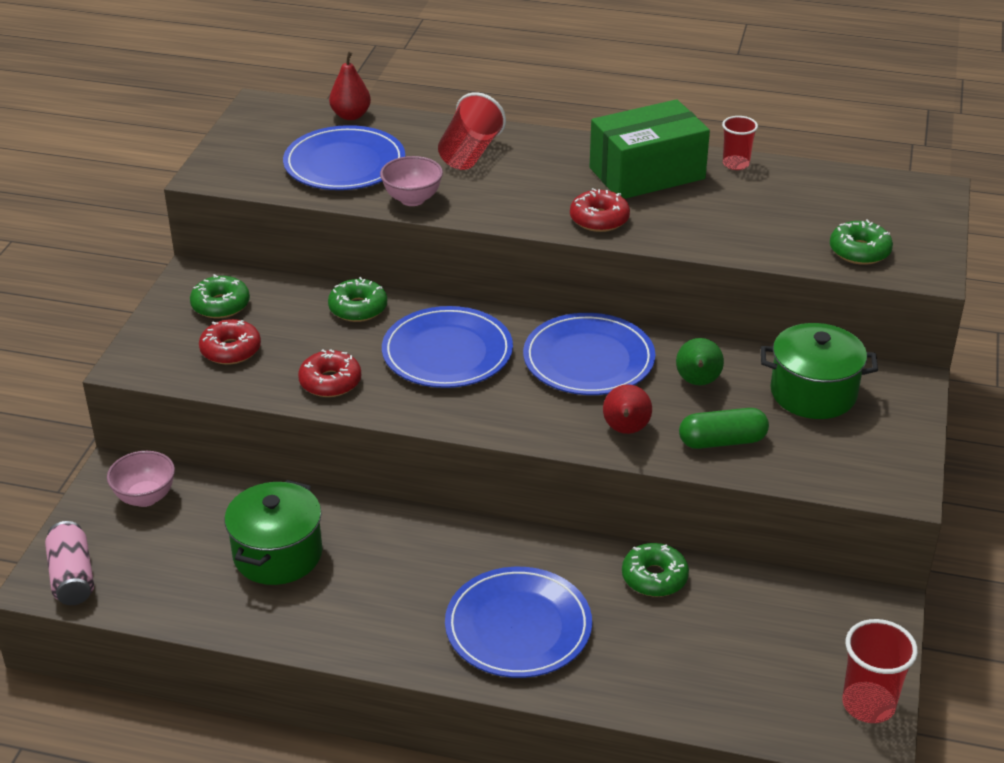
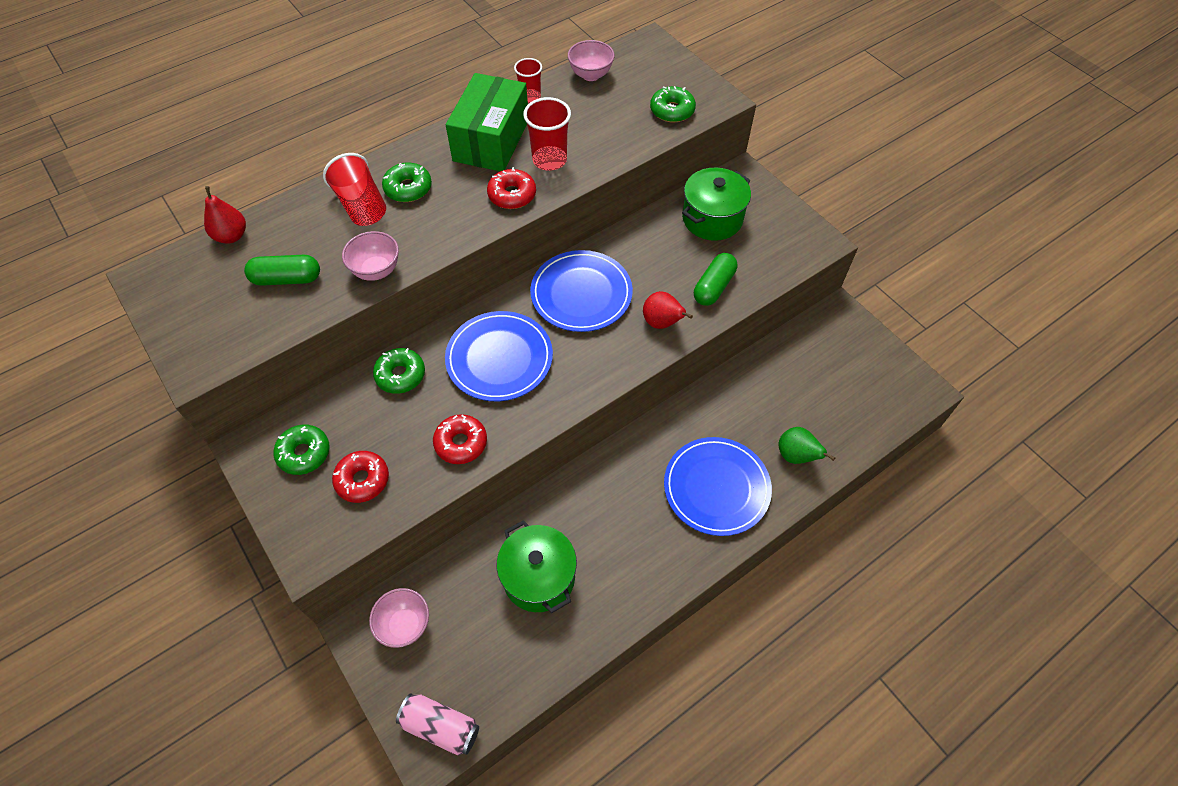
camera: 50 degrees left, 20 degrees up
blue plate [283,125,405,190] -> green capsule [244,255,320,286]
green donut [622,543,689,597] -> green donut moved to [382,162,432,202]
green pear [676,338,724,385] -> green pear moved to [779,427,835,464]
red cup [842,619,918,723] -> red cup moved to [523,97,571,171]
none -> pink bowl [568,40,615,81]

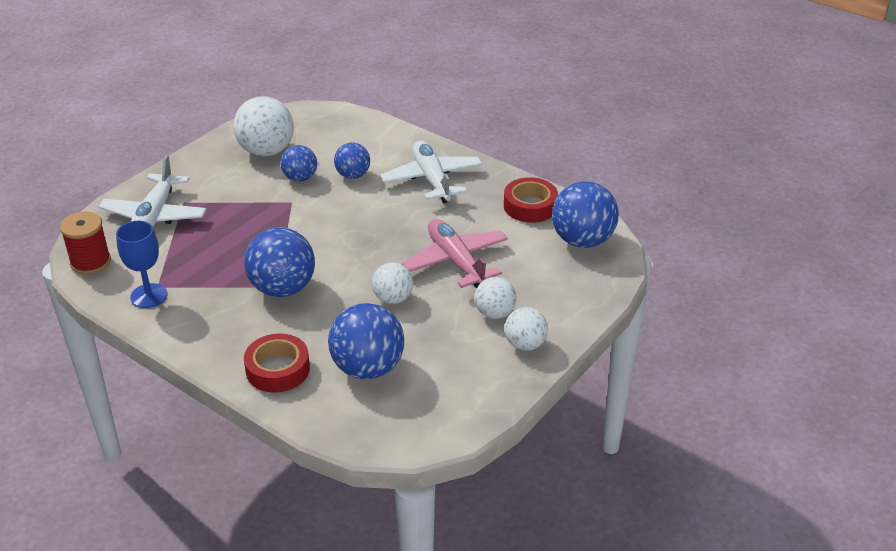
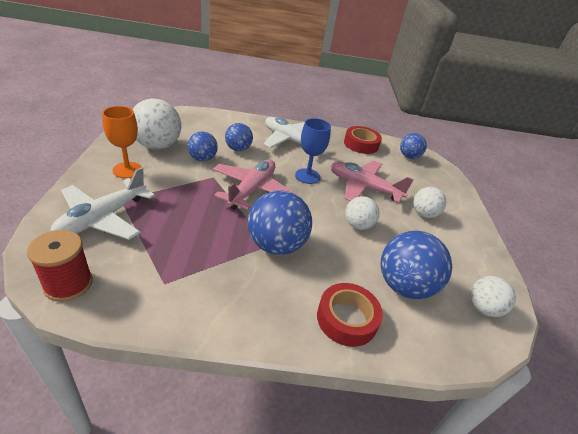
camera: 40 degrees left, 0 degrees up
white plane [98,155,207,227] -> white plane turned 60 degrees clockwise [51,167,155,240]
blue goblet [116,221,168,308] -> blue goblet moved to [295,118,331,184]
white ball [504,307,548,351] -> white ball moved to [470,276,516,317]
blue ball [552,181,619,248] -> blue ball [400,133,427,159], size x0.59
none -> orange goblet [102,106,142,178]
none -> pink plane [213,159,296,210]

——————————

▸ **What is needed**
What is needed is a word-for-word copy of the lines from the one containing "green pear [676,338,724,385]" through the final line of the records above, both included, with the pictures left out.

▸ **Exercise result**
green pear [676,338,724,385] -> green pear moved to [779,427,835,464]
red cup [842,619,918,723] -> red cup moved to [523,97,571,171]
none -> pink bowl [568,40,615,81]

camera: 40 degrees left, 0 degrees up
white plane [98,155,207,227] -> white plane turned 60 degrees clockwise [51,167,155,240]
blue goblet [116,221,168,308] -> blue goblet moved to [295,118,331,184]
white ball [504,307,548,351] -> white ball moved to [470,276,516,317]
blue ball [552,181,619,248] -> blue ball [400,133,427,159], size x0.59
none -> orange goblet [102,106,142,178]
none -> pink plane [213,159,296,210]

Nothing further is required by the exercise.